**What to produce**:
Begin with the line that holds "white lamp [400,276,453,341] -> none". Write out every line from there to the end of the listing below, word for word.

**Provided entries**:
────────

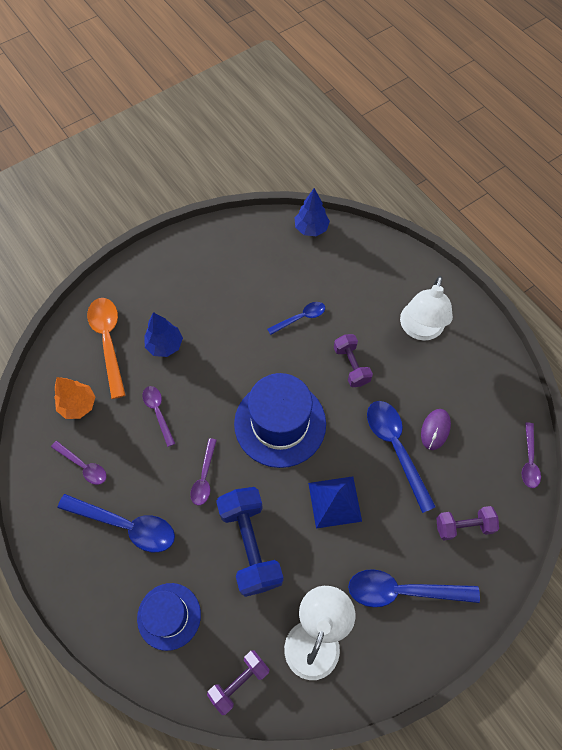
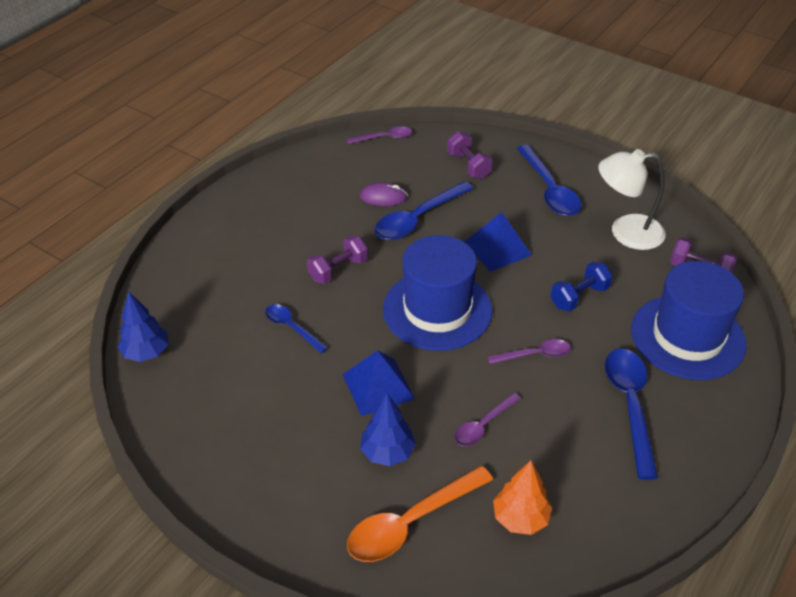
camera: 110 degrees left, 20 degrees down
purple spoon [51,441,107,485] -> none
blue hat [137,583,201,651] -> blue hat [631,261,746,380], size x1.63
blue dumbbell [216,487,283,597] -> blue dumbbell [551,262,613,311], size x0.58
white lamp [400,276,453,341] -> none
none -> blue pyramid [342,350,415,416]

────────

**Exercise result**:
white lamp [400,276,453,341] -> none
none -> blue pyramid [342,350,415,416]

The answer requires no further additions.